| Problem details |
The material below holds the lines to copy: from the one with "green nut [245,243,319,318]" up to and including the one with "purple drum [425,270,539,397]". Copy them exactly and skip the pictures.

| Supplied records |
################
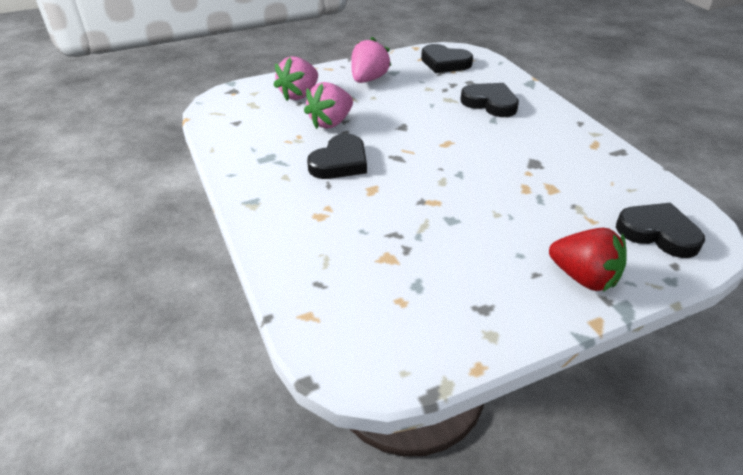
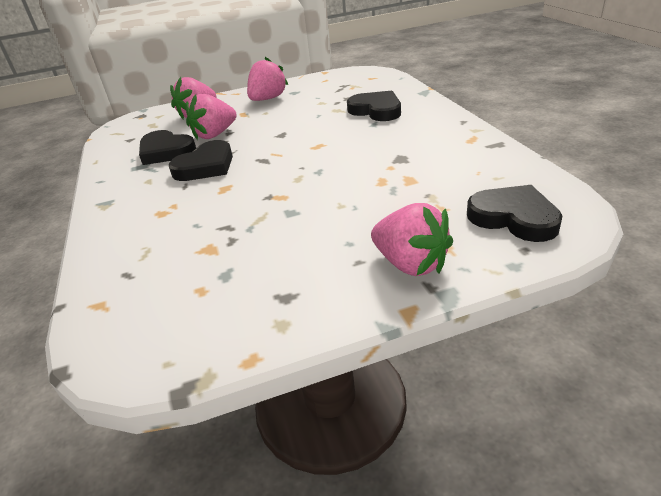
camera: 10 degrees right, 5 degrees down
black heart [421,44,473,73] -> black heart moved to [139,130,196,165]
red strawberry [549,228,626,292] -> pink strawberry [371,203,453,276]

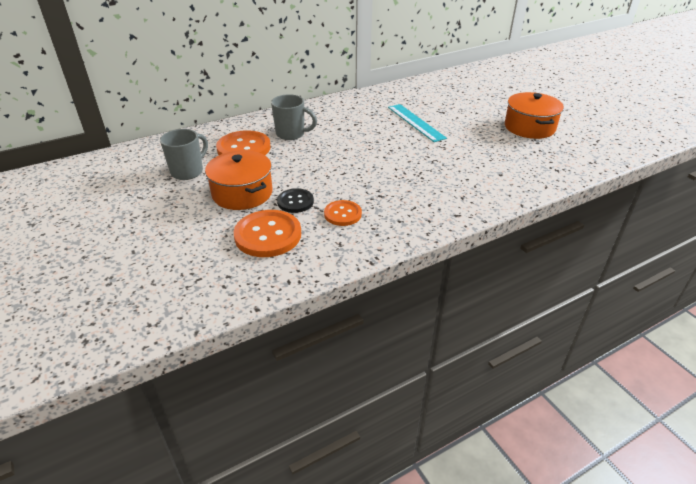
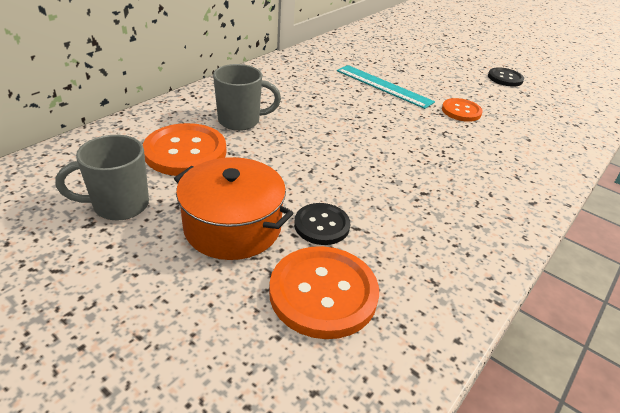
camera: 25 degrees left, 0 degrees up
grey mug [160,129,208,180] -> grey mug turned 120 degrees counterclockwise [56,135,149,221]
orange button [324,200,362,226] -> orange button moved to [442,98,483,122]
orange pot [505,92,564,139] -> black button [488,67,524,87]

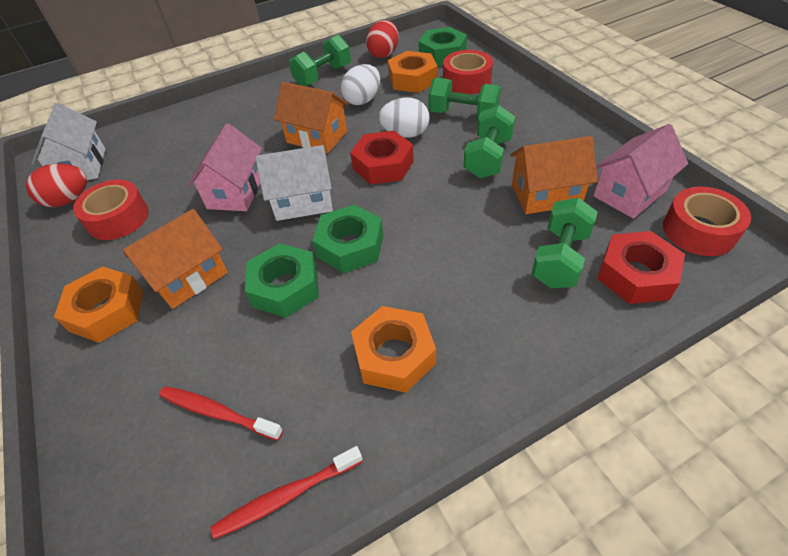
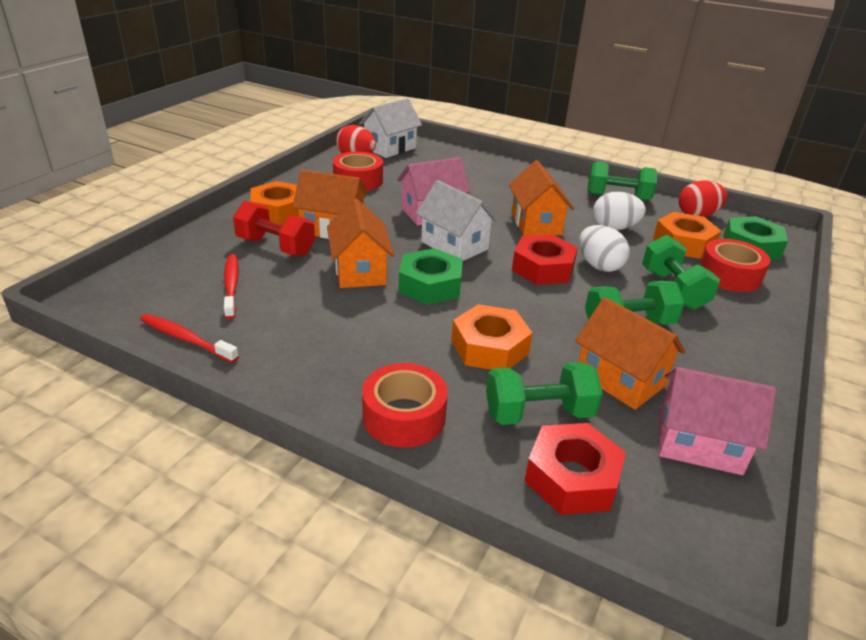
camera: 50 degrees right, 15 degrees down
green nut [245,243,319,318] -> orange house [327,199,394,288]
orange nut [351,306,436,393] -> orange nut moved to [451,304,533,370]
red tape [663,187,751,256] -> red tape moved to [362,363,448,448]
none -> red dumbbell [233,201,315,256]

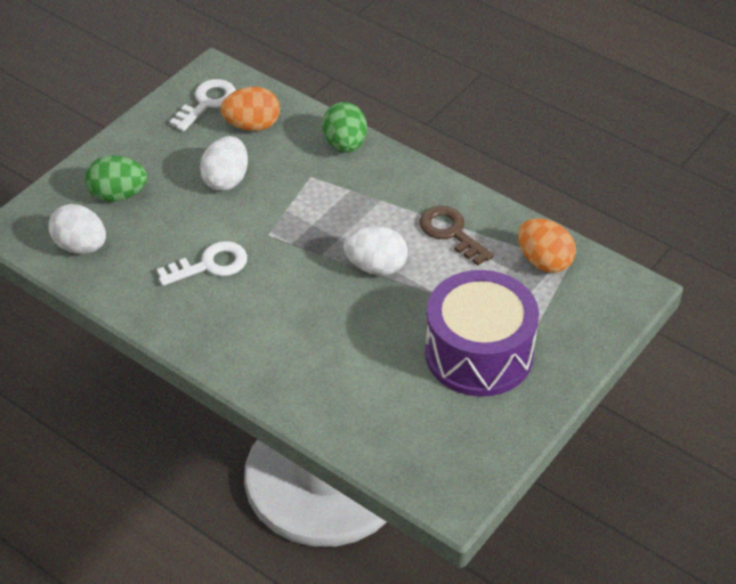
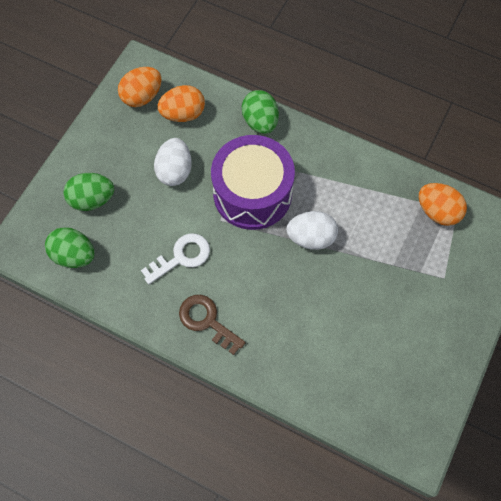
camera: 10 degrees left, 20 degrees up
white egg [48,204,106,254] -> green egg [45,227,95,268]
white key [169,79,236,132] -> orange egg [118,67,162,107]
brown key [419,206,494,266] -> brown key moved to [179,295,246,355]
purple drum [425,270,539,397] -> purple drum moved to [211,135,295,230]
################
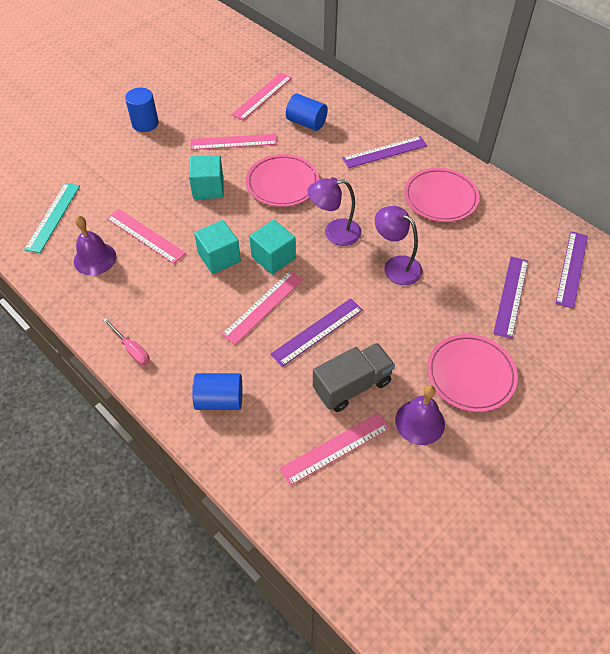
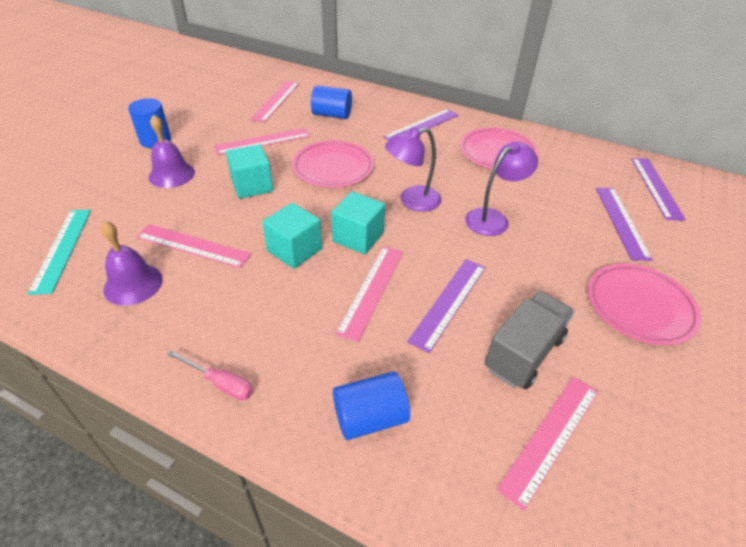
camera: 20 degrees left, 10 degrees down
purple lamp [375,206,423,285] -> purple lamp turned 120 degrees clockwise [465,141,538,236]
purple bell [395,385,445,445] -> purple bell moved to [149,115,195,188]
################
| Answer box |
green nut [245,243,319,318] -> orange house [327,199,394,288]
orange nut [351,306,436,393] -> orange nut moved to [451,304,533,370]
red tape [663,187,751,256] -> red tape moved to [362,363,448,448]
none -> red dumbbell [233,201,315,256]

camera: 10 degrees left, 20 degrees up
white egg [48,204,106,254] -> green egg [45,227,95,268]
white key [169,79,236,132] -> orange egg [118,67,162,107]
brown key [419,206,494,266] -> brown key moved to [179,295,246,355]
purple drum [425,270,539,397] -> purple drum moved to [211,135,295,230]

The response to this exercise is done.